Record set:
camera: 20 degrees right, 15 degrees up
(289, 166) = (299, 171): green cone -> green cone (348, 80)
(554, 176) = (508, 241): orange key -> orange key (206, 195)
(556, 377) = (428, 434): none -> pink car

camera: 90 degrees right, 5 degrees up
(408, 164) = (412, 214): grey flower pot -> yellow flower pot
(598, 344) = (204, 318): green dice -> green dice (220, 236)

To do: Reproduce every line of the data without changing a word.

Answer section:
camera: 20 degrees right, 15 degrees up
(289, 166) = (299, 171): green cone -> green cone (348, 80)
(554, 176) = (508, 241): orange key -> orange key (206, 195)
(556, 377) = (428, 434): none -> pink car

camera: 90 degrees right, 5 degrees up
(408, 164) = (412, 214): grey flower pot -> yellow flower pot
(598, 344) = (204, 318): green dice -> green dice (220, 236)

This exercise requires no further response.